Pull out every line below containing the word "camera".
EXERCISE MATERIAL below:
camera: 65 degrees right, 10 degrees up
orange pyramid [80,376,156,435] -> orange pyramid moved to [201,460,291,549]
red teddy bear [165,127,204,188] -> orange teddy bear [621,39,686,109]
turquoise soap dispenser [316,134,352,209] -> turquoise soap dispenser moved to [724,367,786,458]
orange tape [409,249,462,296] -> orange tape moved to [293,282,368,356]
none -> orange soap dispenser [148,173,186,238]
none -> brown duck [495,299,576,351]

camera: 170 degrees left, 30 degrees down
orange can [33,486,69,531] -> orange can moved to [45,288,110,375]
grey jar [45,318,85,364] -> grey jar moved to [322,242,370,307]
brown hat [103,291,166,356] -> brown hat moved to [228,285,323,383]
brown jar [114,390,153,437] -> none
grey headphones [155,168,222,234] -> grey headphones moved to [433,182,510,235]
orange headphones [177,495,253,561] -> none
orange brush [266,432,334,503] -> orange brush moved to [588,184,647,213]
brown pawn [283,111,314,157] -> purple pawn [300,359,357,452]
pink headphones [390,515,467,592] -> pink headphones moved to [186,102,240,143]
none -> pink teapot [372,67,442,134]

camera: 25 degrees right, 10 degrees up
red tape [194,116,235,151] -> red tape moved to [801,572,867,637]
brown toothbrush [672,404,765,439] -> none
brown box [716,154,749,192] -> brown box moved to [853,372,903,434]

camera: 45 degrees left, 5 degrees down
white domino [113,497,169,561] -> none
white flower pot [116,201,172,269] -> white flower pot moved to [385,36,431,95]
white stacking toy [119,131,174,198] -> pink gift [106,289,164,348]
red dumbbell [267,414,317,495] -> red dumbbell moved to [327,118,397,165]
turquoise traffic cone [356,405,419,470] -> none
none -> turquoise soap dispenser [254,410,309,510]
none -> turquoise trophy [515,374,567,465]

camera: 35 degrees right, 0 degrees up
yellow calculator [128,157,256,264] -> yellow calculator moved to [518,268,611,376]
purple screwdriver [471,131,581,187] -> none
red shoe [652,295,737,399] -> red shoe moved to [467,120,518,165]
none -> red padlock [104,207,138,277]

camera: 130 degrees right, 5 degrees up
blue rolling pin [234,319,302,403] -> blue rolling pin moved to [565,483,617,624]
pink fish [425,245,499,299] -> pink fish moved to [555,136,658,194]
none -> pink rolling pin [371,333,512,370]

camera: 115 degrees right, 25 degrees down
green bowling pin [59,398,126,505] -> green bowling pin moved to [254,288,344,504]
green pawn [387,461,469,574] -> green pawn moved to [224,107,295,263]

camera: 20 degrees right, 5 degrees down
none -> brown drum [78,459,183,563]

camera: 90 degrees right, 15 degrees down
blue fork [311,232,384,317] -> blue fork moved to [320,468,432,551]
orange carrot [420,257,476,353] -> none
End of EXERCISE MATERIAL.
→ **FINAL ANSWER**:
camera: 65 degrees right, 10 degrees up
camera: 170 degrees left, 30 degrees down
camera: 25 degrees right, 10 degrees up
camera: 45 degrees left, 5 degrees down
camera: 35 degrees right, 0 degrees up
camera: 130 degrees right, 5 degrees up
camera: 115 degrees right, 25 degrees down
camera: 20 degrees right, 5 degrees down
camera: 90 degrees right, 15 degrees down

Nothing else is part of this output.